● Given information
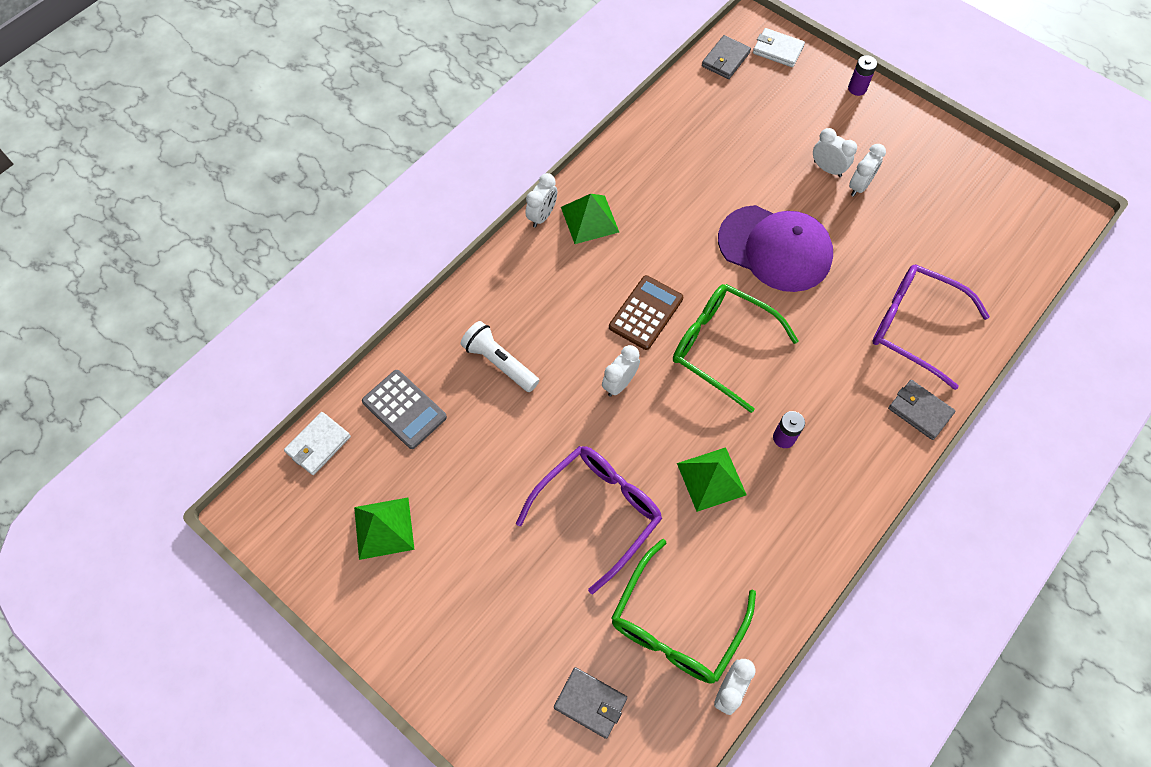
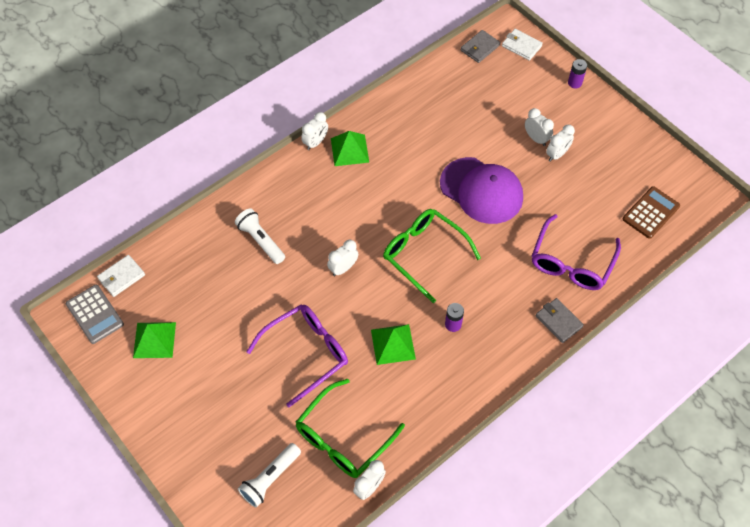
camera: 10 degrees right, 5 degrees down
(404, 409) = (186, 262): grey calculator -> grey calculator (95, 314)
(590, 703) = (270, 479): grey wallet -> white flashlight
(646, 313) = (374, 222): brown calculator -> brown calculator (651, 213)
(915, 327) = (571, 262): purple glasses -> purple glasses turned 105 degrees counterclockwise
--
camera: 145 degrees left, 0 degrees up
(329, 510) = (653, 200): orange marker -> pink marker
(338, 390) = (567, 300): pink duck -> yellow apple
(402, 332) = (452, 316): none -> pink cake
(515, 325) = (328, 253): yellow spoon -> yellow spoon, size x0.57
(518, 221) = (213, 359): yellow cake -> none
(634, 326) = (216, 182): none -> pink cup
---
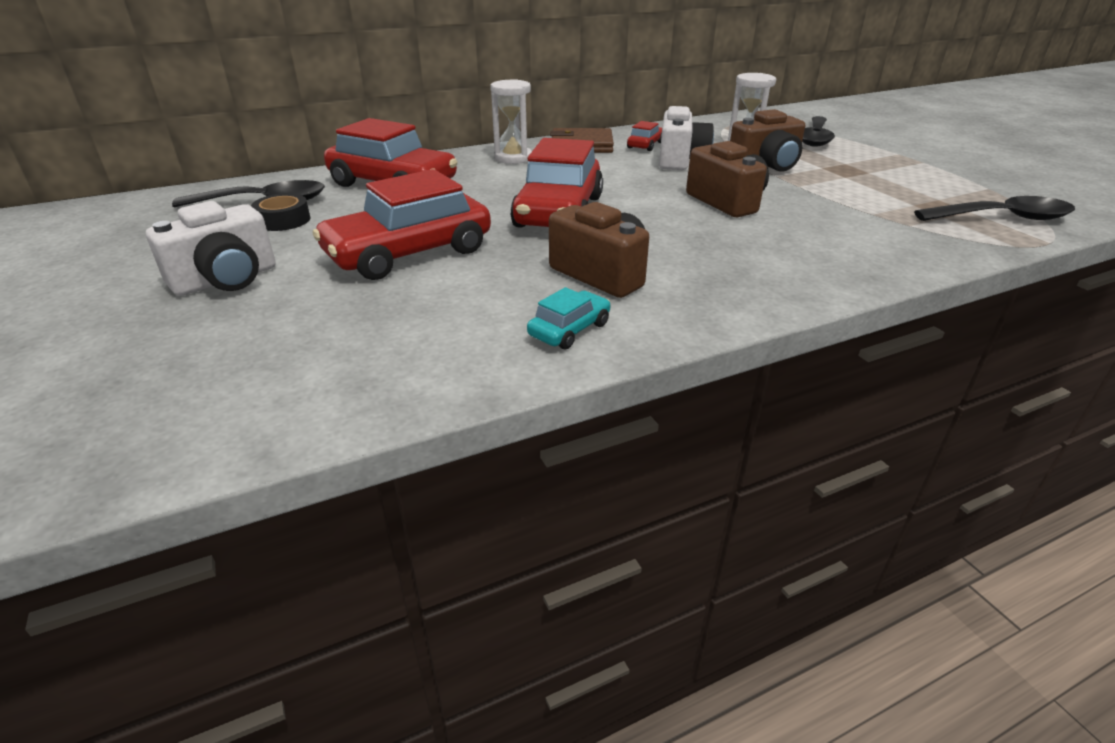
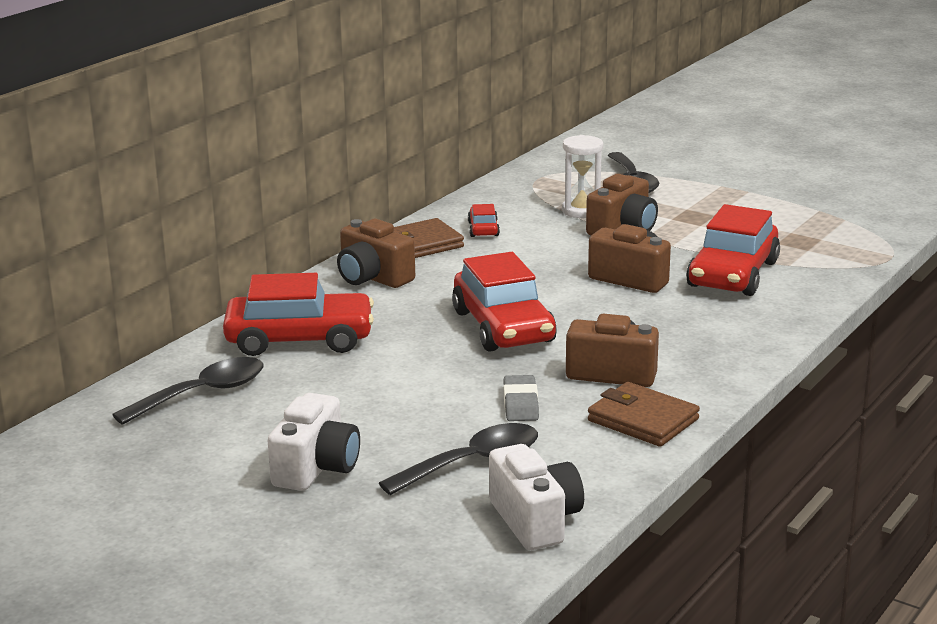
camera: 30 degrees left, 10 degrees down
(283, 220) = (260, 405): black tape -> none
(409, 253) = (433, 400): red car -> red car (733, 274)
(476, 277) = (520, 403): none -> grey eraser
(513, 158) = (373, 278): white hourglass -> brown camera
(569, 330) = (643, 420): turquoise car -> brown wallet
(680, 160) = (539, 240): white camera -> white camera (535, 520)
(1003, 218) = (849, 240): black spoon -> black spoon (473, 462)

● What the task requires
Copy exactly the stretch of data above from the line with "(515, 325) = (328, 253): yellow" through the line with "(634, 326) = (216, 182): none -> pink cup", and omit all other lines.

● Problem solution
(515, 325) = (328, 253): yellow spoon -> yellow spoon, size x0.57
(518, 221) = (213, 359): yellow cake -> none
(634, 326) = (216, 182): none -> pink cup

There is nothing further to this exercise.